* [What the exercise asks]: Nothing but the pictures may be left out. Restate the rest of the entries word for word.

═══ Given information ═══

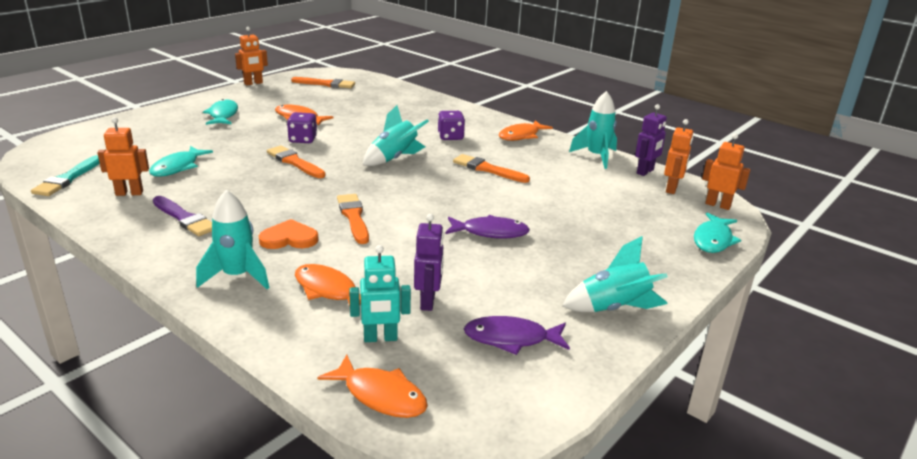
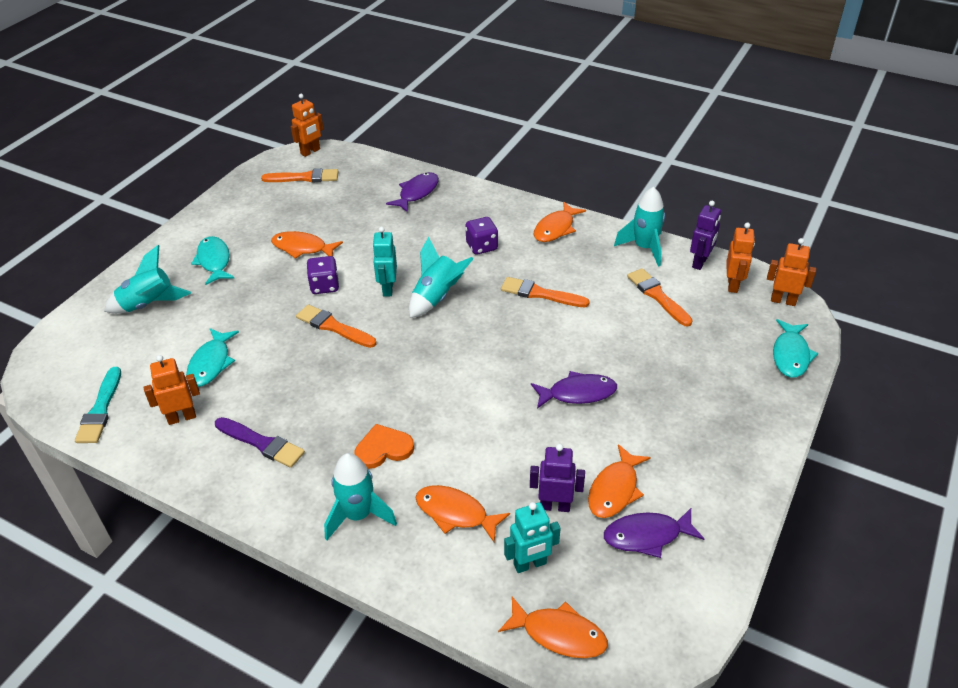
camera: 10 degrees left, 15 degrees up
orange robot [235,27,268,85] -> orange robot moved to [291,94,324,157]
orange brush [337,194,369,244] -> orange brush moved to [627,268,693,327]
purple robot [414,214,444,311] -> purple robot turned 75 degrees counterclockwise [530,444,585,512]
turquoise rocket [562,236,668,312] -> turquoise rocket moved to [104,245,191,314]
none -> turquoise robot [372,227,397,296]
none -> purple fish [386,172,439,213]
none -> orange fish [588,444,651,518]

═══

* [Final answer]:
camera: 10 degrees left, 15 degrees up
orange robot [235,27,268,85] -> orange robot moved to [291,94,324,157]
orange brush [337,194,369,244] -> orange brush moved to [627,268,693,327]
purple robot [414,214,444,311] -> purple robot turned 75 degrees counterclockwise [530,444,585,512]
turquoise rocket [562,236,668,312] -> turquoise rocket moved to [104,245,191,314]
none -> turquoise robot [372,227,397,296]
none -> purple fish [386,172,439,213]
none -> orange fish [588,444,651,518]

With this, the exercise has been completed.